Task directions: A verbatim copy of the line containing "U5 pin out: N12 -> N1" and all lines after it, up to and including the final line of the records, is the only acceptable output.

START Material for this exercise

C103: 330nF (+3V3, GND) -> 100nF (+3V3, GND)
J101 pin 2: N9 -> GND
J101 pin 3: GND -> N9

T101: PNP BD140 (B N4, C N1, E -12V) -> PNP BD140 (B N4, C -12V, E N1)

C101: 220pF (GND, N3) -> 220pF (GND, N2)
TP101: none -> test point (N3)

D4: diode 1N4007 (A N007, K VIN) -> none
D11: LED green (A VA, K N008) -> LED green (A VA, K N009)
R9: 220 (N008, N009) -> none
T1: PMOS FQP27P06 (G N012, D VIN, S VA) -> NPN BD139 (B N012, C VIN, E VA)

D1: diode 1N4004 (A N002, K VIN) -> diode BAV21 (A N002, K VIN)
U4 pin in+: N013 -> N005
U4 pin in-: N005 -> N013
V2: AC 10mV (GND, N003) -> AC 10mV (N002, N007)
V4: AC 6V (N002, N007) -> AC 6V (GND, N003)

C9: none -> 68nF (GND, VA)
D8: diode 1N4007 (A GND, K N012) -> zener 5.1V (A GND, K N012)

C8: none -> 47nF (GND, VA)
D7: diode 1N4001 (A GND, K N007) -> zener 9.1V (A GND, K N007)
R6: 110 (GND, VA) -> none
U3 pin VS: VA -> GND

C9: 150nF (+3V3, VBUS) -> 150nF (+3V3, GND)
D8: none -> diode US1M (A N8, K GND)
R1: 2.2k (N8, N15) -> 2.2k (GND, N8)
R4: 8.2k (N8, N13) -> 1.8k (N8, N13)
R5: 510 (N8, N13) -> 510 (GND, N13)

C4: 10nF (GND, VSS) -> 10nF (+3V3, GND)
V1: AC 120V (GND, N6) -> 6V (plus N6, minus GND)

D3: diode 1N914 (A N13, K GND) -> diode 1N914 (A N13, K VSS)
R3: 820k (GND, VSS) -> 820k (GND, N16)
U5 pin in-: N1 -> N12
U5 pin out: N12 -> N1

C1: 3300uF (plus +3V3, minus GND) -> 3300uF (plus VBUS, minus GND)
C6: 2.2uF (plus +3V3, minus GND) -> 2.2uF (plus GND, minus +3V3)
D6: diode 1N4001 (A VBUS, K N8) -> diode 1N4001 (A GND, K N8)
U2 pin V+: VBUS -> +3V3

END Material for this exercise

Worked solution:
U5 pin out: N12 -> N1

C1: 3300uF (plus +3V3, minus GND) -> 3300uF (plus VBUS, minus GND)
C6: 2.2uF (plus +3V3, minus GND) -> 2.2uF (plus GND, minus +3V3)
D6: diode 1N4001 (A VBUS, K N8) -> diode 1N4001 (A GND, K N8)
U2 pin V+: VBUS -> +3V3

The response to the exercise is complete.